Activity:
All of the data that follows is to be written out exactly, with images excluded.

Given data:
◆ ◆ ◆ ◆ ◆ ◆ ◆

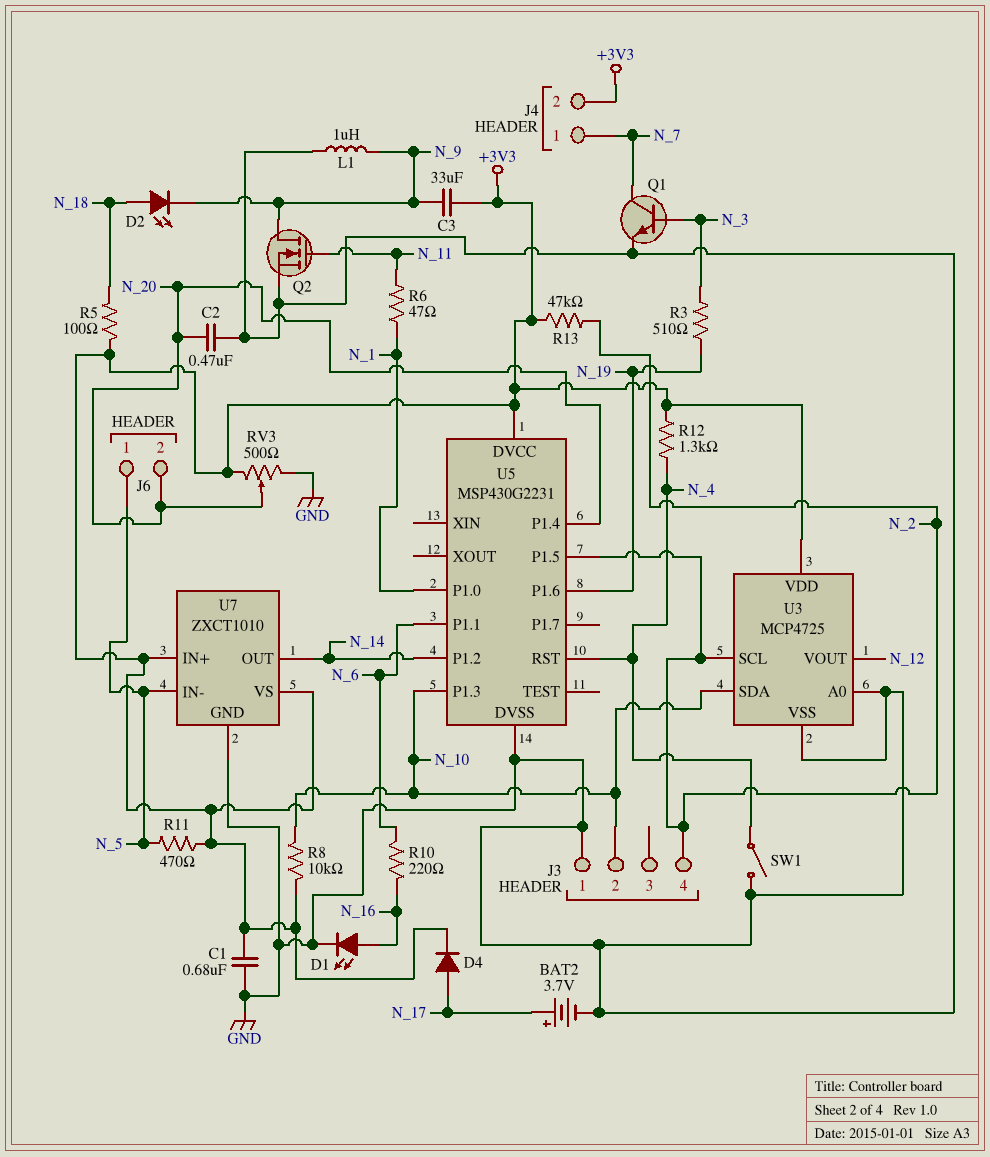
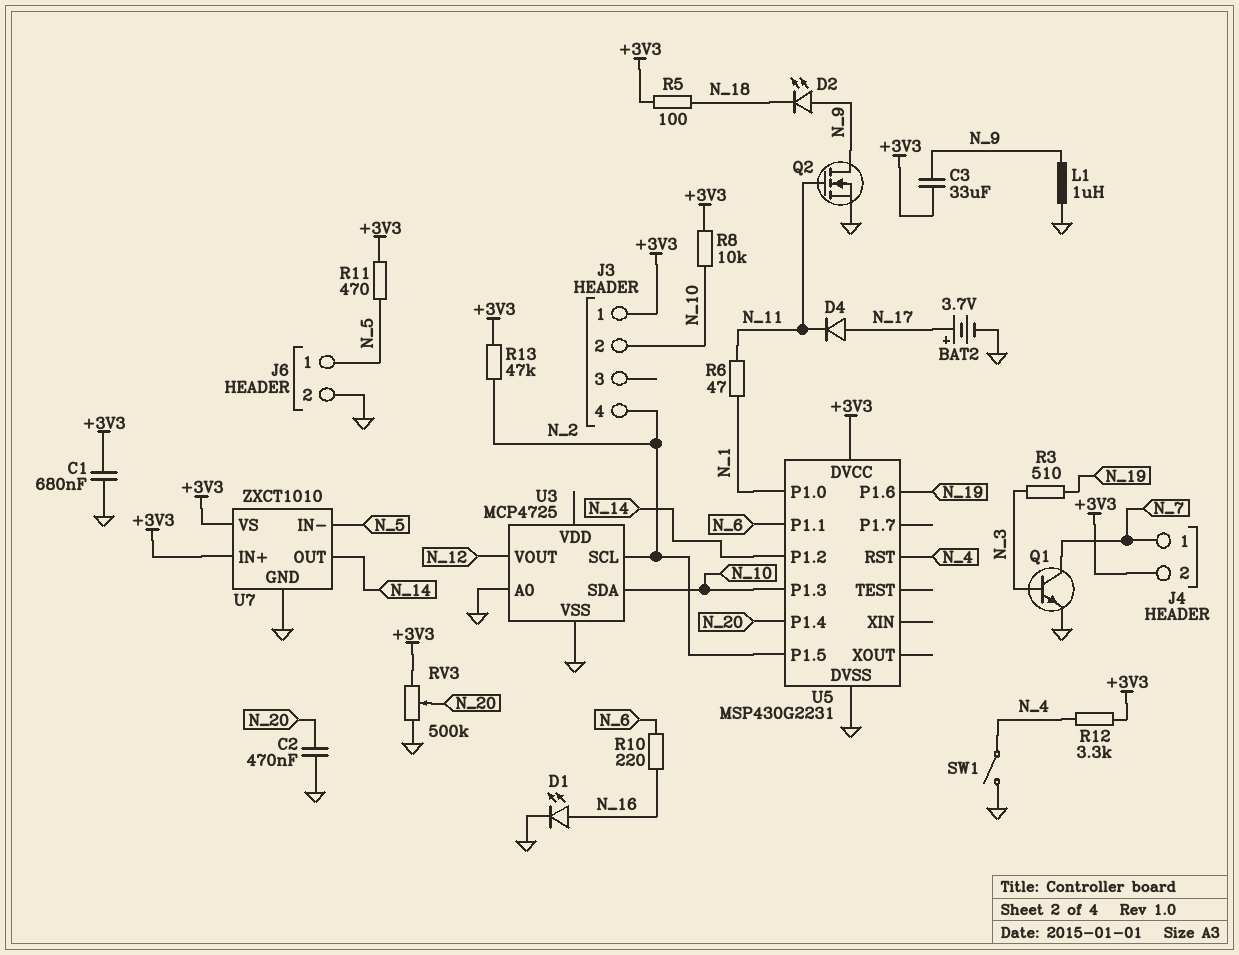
D2: LED (A N_18, K N_9) -> LED (A N_9, K N_18)
D4: diode (A N_17, K +3V3) -> diode (A N_17, K N_11)
J3 pin 1: GND -> +3V3
J6 pin 2: N_20 -> GND
R12: 1.3k (+3V3, N_4) -> 3.3k (+3V3, N_4)
RV3: 500 (+3V3, GND, wiper N_20) -> 500k (+3V3, GND, wiper N_20)
U3 pin VDD: +3V3 -> none

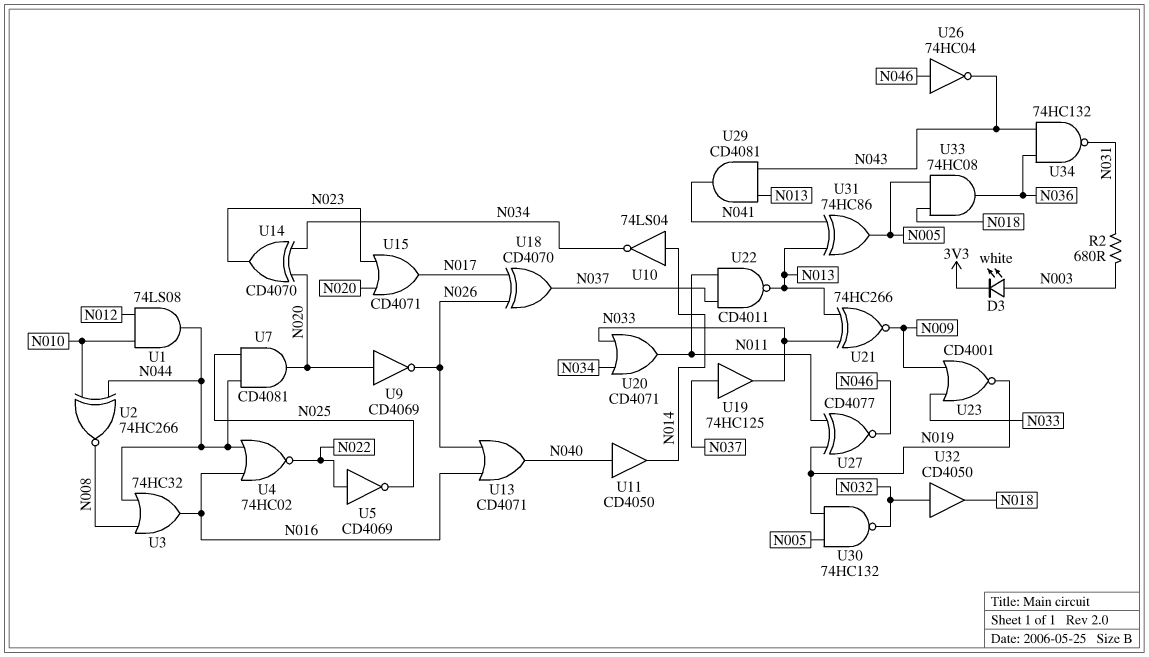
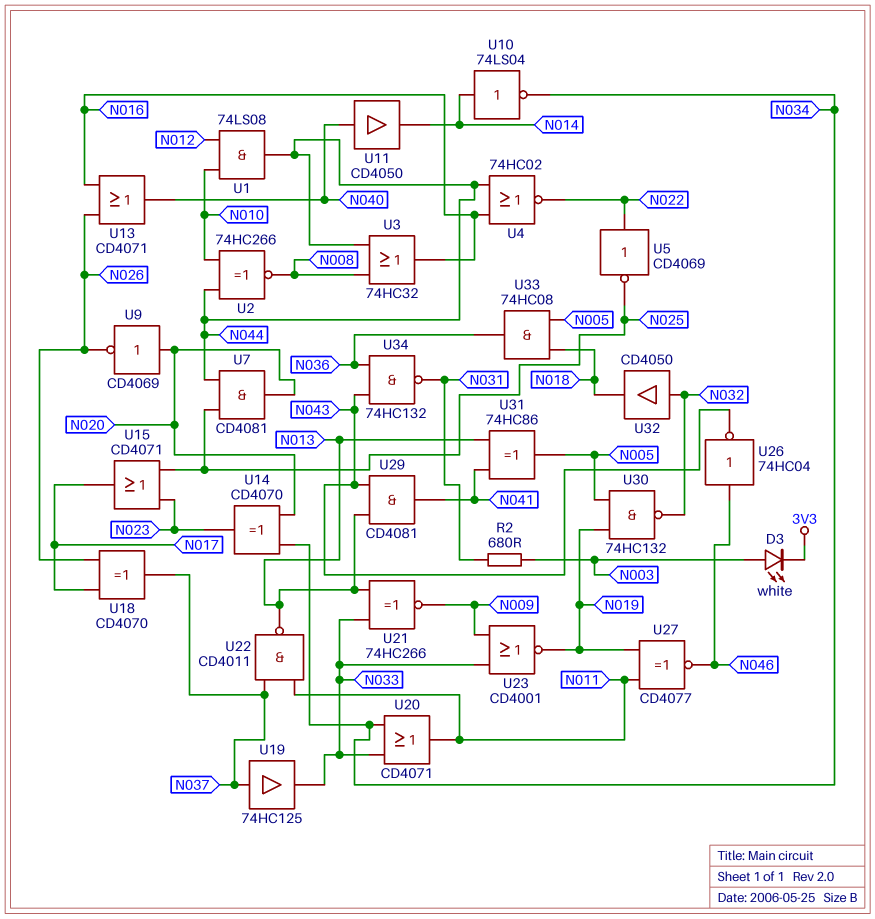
U15: OR CD4071 (in N020, in N023, out N017) -> OR CD4071 (in N023, in N025, out N017)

◆ ◆ ◆ ◆ ◆ ◆ ◆

Response:
D2: LED (A N_18, K N_9) -> LED (A N_9, K N_18)
D4: diode (A N_17, K +3V3) -> diode (A N_17, K N_11)
J3 pin 1: GND -> +3V3
J6 pin 2: N_20 -> GND
R12: 1.3k (+3V3, N_4) -> 3.3k (+3V3, N_4)
RV3: 500 (+3V3, GND, wiper N_20) -> 500k (+3V3, GND, wiper N_20)
U3 pin VDD: +3V3 -> none

U15: OR CD4071 (in N020, in N023, out N017) -> OR CD4071 (in N023, in N025, out N017)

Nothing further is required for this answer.